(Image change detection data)
- - - - -

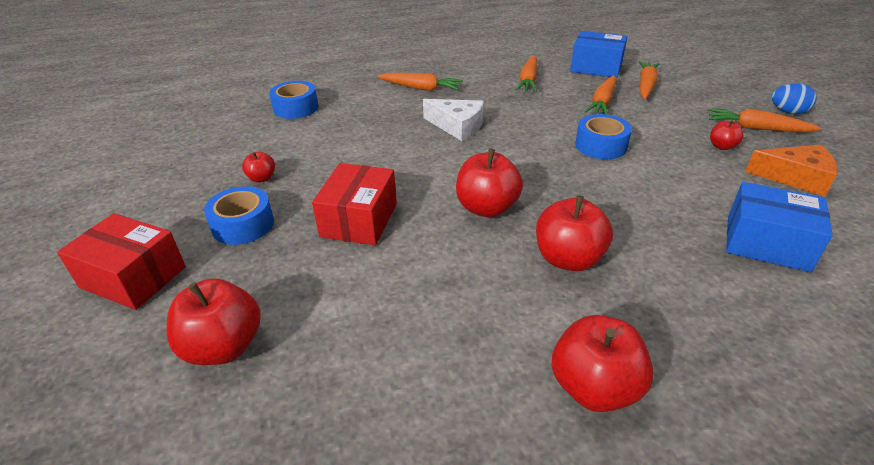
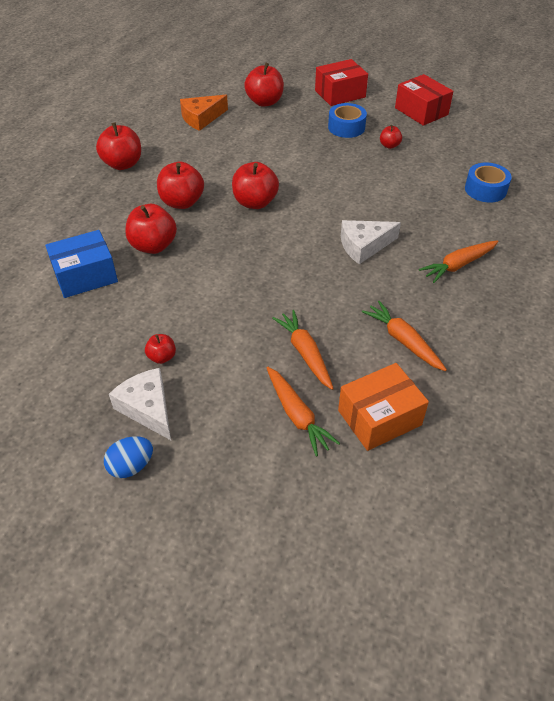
camera: 130 degrees right, 10 degrees up
(359, 220) = (304, 159): red box -> red box (421, 111)
(596, 67) = (379, 417): blue box -> orange box
(601, 145) = (249, 295): blue tape -> none
(655, 230) = (153, 246): none -> red apple
(756, 128) = (147, 408): orange carrot -> white cheese
(795, 178) = (88, 353): orange cheese -> orange cheese (201, 118)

- - - - -

## Task statement
Copy, without any change, the lines above from the one containing "(359, 220) = (304, 159): red" to the end, both ends included. Add nothing else.

## Answer to the problem
(359, 220) = (304, 159): red box -> red box (421, 111)
(596, 67) = (379, 417): blue box -> orange box
(601, 145) = (249, 295): blue tape -> none
(655, 230) = (153, 246): none -> red apple
(756, 128) = (147, 408): orange carrot -> white cheese
(795, 178) = (88, 353): orange cheese -> orange cheese (201, 118)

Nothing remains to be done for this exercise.